* MATERIAL FOR THE TASK
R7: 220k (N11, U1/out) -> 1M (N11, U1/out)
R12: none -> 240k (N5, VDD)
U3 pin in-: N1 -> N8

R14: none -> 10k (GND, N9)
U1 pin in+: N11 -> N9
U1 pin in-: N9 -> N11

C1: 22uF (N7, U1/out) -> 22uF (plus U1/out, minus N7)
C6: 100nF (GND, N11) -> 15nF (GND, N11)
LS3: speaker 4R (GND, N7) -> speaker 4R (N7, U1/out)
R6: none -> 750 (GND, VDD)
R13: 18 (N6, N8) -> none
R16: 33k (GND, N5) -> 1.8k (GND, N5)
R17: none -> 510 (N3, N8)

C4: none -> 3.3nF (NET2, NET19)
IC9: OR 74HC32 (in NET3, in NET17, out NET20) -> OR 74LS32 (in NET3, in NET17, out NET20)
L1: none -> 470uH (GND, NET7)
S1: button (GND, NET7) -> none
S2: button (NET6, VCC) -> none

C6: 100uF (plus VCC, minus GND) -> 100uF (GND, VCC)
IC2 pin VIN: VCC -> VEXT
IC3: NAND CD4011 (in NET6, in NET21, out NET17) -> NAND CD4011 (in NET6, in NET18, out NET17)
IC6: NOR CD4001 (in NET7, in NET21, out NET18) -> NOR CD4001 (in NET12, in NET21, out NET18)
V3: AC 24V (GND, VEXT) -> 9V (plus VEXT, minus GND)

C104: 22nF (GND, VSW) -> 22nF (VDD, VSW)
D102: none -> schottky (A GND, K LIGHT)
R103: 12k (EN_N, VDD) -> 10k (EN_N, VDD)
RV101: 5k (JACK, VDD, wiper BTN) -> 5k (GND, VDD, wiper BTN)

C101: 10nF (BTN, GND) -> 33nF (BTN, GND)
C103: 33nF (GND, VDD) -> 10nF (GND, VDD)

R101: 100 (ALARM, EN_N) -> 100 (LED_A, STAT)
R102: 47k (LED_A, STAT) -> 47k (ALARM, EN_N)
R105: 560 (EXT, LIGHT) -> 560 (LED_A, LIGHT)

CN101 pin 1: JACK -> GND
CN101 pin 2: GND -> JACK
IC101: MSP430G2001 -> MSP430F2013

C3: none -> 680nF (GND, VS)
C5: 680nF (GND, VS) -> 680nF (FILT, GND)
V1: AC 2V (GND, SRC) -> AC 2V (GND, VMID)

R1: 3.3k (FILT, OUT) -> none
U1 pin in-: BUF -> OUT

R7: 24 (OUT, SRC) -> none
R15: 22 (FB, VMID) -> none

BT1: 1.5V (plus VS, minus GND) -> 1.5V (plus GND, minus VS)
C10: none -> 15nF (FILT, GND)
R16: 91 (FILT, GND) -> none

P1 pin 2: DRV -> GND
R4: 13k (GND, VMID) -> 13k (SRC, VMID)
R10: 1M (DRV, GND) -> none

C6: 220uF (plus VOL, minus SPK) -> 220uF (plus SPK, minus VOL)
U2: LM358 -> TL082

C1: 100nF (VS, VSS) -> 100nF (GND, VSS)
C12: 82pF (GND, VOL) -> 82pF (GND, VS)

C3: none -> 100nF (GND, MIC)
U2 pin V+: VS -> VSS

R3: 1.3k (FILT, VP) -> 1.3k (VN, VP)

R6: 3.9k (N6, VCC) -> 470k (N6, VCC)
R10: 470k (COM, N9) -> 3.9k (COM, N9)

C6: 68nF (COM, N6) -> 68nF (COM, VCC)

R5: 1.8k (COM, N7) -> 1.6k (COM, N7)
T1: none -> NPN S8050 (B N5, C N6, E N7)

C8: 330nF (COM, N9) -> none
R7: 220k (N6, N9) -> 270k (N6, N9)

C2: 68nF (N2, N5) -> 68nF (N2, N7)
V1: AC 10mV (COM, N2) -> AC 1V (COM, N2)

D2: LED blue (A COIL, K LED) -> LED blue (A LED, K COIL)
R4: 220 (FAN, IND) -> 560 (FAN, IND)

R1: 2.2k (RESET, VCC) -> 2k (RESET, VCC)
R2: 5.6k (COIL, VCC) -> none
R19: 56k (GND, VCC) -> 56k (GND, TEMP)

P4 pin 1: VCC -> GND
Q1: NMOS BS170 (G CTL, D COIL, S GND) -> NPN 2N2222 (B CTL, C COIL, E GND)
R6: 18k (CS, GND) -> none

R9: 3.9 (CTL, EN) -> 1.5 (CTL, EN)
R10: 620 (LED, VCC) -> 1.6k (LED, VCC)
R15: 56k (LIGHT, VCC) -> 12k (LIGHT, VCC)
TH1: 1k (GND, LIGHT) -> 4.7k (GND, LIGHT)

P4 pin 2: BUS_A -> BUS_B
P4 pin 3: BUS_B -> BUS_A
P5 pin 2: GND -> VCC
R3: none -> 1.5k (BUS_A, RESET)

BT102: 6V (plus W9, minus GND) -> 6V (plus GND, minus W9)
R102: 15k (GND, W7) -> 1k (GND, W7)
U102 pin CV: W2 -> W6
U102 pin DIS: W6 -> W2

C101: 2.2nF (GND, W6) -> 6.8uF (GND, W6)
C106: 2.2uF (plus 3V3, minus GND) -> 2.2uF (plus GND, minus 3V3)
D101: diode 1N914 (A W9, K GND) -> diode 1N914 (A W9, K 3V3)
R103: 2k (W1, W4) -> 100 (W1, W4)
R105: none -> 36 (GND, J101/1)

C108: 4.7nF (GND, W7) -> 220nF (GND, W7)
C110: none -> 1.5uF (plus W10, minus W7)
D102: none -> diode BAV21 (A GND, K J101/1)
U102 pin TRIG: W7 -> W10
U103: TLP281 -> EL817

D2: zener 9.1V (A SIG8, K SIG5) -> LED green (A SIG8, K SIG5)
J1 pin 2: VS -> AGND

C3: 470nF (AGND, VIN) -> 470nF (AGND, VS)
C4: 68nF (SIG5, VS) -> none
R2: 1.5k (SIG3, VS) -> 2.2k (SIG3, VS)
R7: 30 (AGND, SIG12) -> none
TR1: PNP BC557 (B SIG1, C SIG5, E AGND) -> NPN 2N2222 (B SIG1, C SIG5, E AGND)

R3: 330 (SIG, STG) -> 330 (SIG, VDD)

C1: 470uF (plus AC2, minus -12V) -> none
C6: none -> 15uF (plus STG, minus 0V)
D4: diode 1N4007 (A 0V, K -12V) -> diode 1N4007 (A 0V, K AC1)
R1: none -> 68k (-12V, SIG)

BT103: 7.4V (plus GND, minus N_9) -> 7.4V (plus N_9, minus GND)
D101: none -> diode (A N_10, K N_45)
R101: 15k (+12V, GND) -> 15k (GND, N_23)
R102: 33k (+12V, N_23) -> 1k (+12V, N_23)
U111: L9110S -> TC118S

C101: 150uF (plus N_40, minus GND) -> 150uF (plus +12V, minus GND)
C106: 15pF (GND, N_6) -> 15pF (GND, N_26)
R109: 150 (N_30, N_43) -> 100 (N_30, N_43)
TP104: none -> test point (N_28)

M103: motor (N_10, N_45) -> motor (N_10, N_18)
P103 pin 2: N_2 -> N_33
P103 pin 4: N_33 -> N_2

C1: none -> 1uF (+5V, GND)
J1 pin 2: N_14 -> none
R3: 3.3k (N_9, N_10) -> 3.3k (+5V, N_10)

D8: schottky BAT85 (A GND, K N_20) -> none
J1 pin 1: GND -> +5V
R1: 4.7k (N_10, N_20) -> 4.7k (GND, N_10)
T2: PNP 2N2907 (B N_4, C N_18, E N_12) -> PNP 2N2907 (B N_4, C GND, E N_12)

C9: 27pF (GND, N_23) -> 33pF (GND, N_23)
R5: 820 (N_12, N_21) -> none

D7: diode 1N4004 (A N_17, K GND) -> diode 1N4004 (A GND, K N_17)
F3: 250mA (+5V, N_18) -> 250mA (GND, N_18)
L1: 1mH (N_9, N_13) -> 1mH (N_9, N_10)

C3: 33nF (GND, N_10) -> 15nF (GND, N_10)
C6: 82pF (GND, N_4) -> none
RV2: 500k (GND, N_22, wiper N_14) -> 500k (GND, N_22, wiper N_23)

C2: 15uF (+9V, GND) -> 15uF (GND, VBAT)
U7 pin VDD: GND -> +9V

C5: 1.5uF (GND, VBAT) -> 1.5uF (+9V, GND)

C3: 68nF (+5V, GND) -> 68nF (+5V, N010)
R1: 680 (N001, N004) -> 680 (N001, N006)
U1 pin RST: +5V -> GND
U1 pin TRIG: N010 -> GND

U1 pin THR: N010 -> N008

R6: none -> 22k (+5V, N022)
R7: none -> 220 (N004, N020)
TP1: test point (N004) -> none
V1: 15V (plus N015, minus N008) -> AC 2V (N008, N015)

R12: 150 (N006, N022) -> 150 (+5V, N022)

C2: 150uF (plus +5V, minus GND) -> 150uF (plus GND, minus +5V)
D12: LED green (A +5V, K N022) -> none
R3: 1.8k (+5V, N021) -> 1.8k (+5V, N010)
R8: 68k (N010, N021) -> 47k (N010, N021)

* ABOUT THIS TASK
Lines wanted from the listing above: the line with "R2: 1.5k (SIG3, VS) -> 2.2k (SIG3, VS)" up to and including the line with "D8: schottky BAT85 (A GND, K N_20) -> none". Please write them out exactly, adding nothing else.

* TASK ANSWER
R2: 1.5k (SIG3, VS) -> 2.2k (SIG3, VS)
R7: 30 (AGND, SIG12) -> none
TR1: PNP BC557 (B SIG1, C SIG5, E AGND) -> NPN 2N2222 (B SIG1, C SIG5, E AGND)

R3: 330 (SIG, STG) -> 330 (SIG, VDD)

C1: 470uF (plus AC2, minus -12V) -> none
C6: none -> 15uF (plus STG, minus 0V)
D4: diode 1N4007 (A 0V, K -12V) -> diode 1N4007 (A 0V, K AC1)
R1: none -> 68k (-12V, SIG)

BT103: 7.4V (plus GND, minus N_9) -> 7.4V (plus N_9, minus GND)
D101: none -> diode (A N_10, K N_45)
R101: 15k (+12V, GND) -> 15k (GND, N_23)
R102: 33k (+12V, N_23) -> 1k (+12V, N_23)
U111: L9110S -> TC118S

C101: 150uF (plus N_40, minus GND) -> 150uF (plus +12V, minus GND)
C106: 15pF (GND, N_6) -> 15pF (GND, N_26)
R109: 150 (N_30, N_43) -> 100 (N_30, N_43)
TP104: none -> test point (N_28)

M103: motor (N_10, N_45) -> motor (N_10, N_18)
P103 pin 2: N_2 -> N_33
P103 pin 4: N_33 -> N_2

C1: none -> 1uF (+5V, GND)
J1 pin 2: N_14 -> none
R3: 3.3k (N_9, N_10) -> 3.3k (+5V, N_10)

D8: schottky BAT85 (A GND, K N_20) -> none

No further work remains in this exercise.